- YOUR INSTRUCTIONS
Copy exactly the lines of the records below, and only those lines, beginning with the line that contains "brown adding machine <772" and ending with the line that contains "gray pill <417".

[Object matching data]
=== Begin Enclosure ===

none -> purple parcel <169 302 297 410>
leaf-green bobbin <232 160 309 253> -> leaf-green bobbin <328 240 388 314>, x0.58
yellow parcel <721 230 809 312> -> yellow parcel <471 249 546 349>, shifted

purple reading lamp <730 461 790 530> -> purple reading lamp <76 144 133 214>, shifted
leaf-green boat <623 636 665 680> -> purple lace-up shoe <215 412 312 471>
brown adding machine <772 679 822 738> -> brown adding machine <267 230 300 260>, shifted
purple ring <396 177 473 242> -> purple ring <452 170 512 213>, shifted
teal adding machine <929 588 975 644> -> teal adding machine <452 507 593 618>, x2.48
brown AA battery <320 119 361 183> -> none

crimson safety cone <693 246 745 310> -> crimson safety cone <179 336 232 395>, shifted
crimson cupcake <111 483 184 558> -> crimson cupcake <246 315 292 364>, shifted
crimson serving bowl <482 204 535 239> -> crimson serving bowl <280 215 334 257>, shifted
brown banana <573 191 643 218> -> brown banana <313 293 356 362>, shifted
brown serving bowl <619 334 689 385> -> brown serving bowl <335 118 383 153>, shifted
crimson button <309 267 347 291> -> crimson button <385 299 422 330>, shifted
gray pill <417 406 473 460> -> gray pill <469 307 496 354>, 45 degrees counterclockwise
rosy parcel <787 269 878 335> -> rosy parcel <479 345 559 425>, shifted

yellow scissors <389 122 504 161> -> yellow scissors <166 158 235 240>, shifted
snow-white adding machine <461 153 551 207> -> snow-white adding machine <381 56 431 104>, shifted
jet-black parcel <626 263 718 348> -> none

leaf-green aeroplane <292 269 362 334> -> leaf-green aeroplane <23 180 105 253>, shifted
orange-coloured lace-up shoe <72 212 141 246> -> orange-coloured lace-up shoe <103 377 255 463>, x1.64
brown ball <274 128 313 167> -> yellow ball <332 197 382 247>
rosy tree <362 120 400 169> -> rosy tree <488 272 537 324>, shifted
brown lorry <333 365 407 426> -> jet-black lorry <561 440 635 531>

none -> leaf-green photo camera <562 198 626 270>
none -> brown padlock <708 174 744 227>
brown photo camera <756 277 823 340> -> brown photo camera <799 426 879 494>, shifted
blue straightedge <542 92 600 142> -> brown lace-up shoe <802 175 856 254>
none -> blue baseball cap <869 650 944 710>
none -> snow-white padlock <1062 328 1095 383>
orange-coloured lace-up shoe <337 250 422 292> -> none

=== End Enclosure ===

- TASK RESPONSE
brown adding machine <772 679 822 738> -> brown adding machine <267 230 300 260>, shifted
purple ring <396 177 473 242> -> purple ring <452 170 512 213>, shifted
teal adding machine <929 588 975 644> -> teal adding machine <452 507 593 618>, x2.48
brown AA battery <320 119 361 183> -> none

crimson safety cone <693 246 745 310> -> crimson safety cone <179 336 232 395>, shifted
crimson cupcake <111 483 184 558> -> crimson cupcake <246 315 292 364>, shifted
crimson serving bowl <482 204 535 239> -> crimson serving bowl <280 215 334 257>, shifted
brown banana <573 191 643 218> -> brown banana <313 293 356 362>, shifted
brown serving bowl <619 334 689 385> -> brown serving bowl <335 118 383 153>, shifted
crimson button <309 267 347 291> -> crimson button <385 299 422 330>, shifted
gray pill <417 406 473 460> -> gray pill <469 307 496 354>, 45 degrees counterclockwise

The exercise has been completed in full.